## WORK INSTRUCTIONS
From the entries below, please output exactly the lines starting at the one containing "C7: 470nF (+5V, N19) -> none" and ending at the one containing "Q1: PNP (B N4, C", both included.

## RECORDS SUPPLIED
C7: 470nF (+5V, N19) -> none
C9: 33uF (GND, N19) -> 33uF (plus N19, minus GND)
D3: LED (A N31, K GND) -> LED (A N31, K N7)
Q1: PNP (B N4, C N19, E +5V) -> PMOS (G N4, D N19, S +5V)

---

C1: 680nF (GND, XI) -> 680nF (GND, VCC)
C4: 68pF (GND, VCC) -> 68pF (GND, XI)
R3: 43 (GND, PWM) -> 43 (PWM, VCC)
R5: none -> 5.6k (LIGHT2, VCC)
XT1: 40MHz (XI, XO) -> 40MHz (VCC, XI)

...

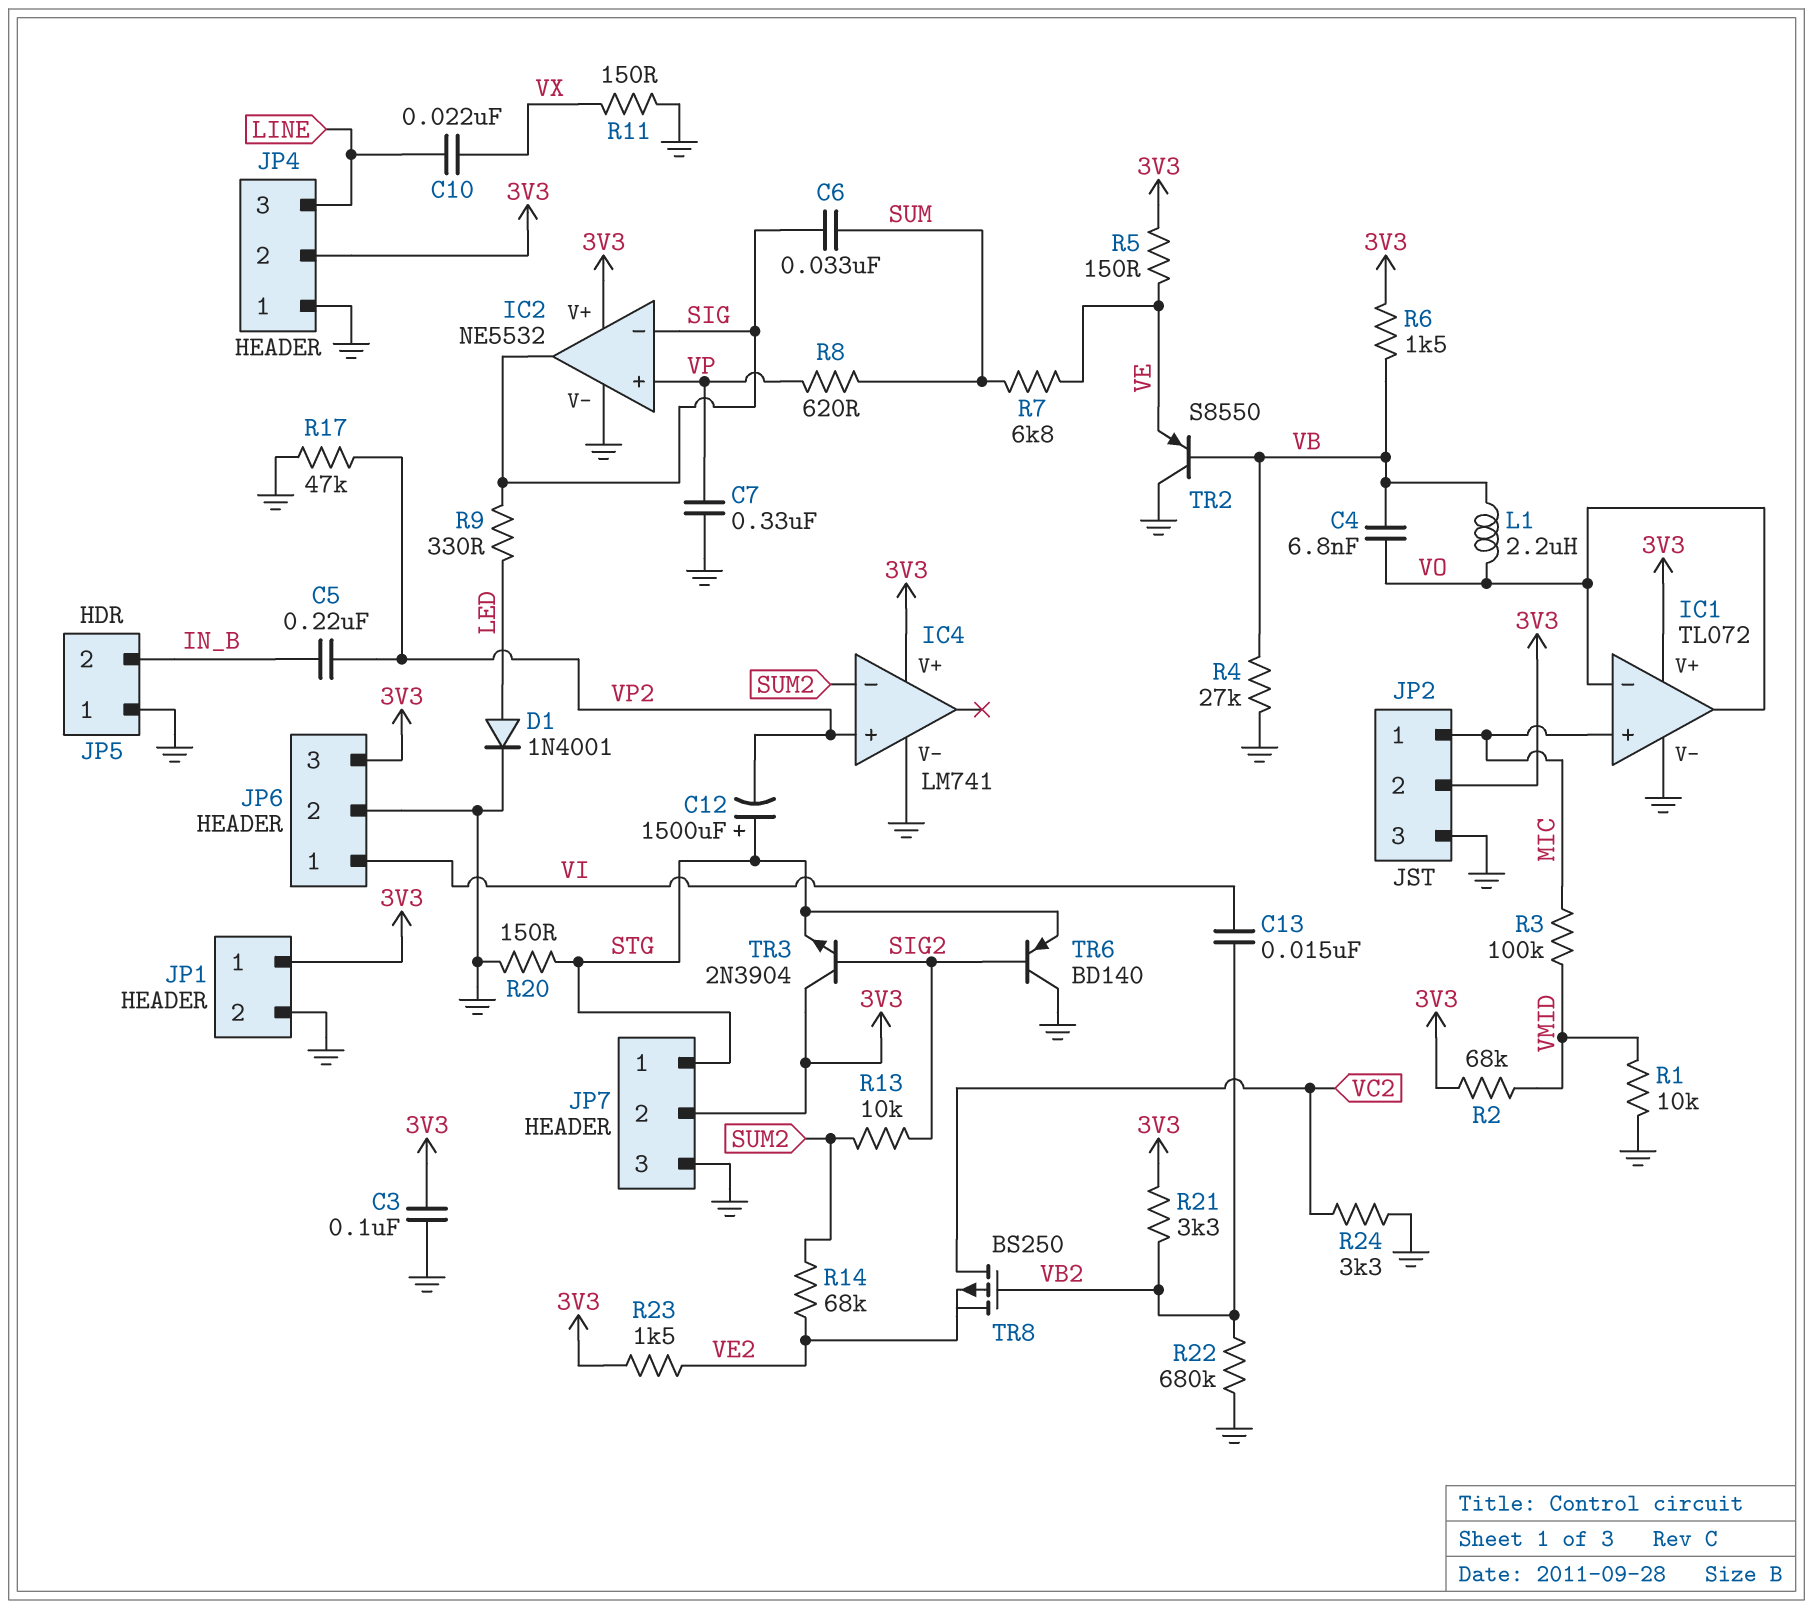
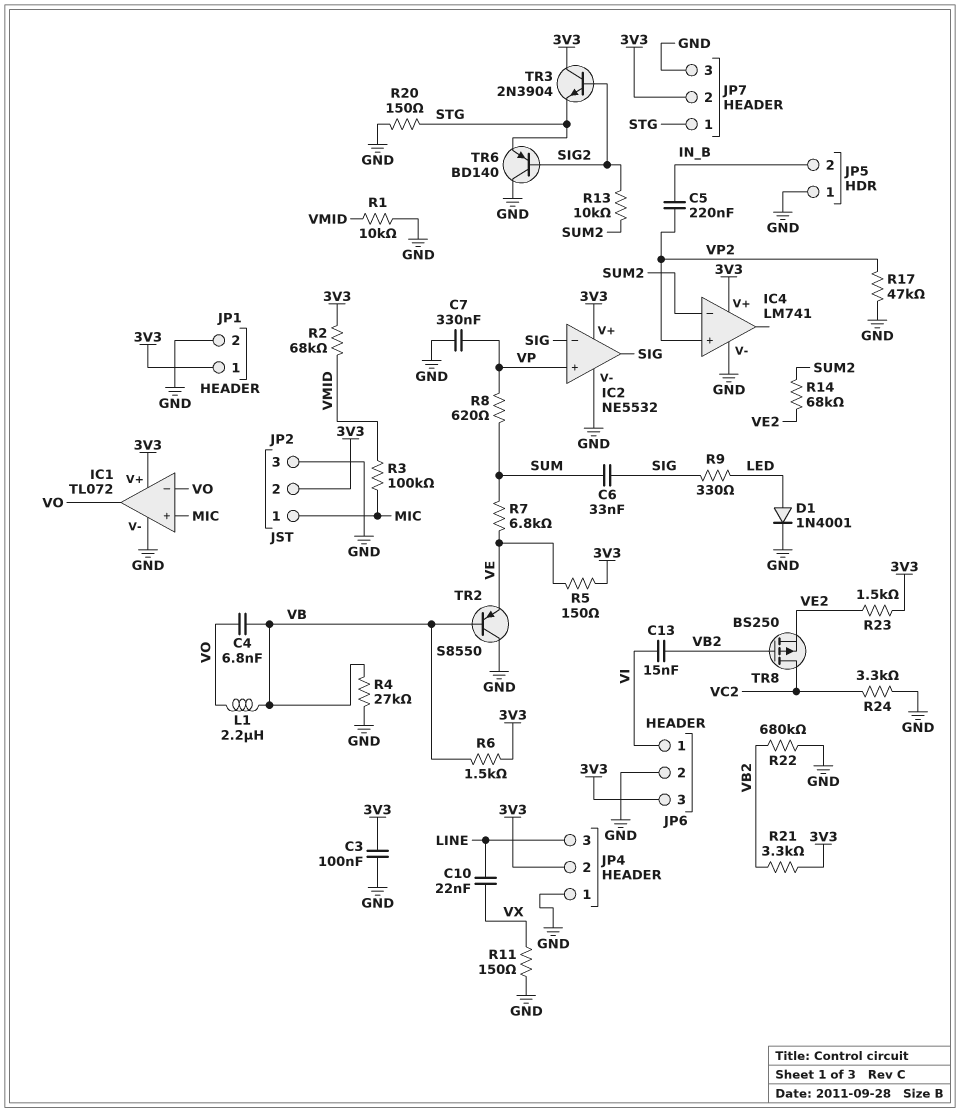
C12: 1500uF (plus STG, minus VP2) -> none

## ANSWER TO THE EXERCISE
C7: 470nF (+5V, N19) -> none
C9: 33uF (GND, N19) -> 33uF (plus N19, minus GND)
D3: LED (A N31, K GND) -> LED (A N31, K N7)
Q1: PNP (B N4, C N19, E +5V) -> PMOS (G N4, D N19, S +5V)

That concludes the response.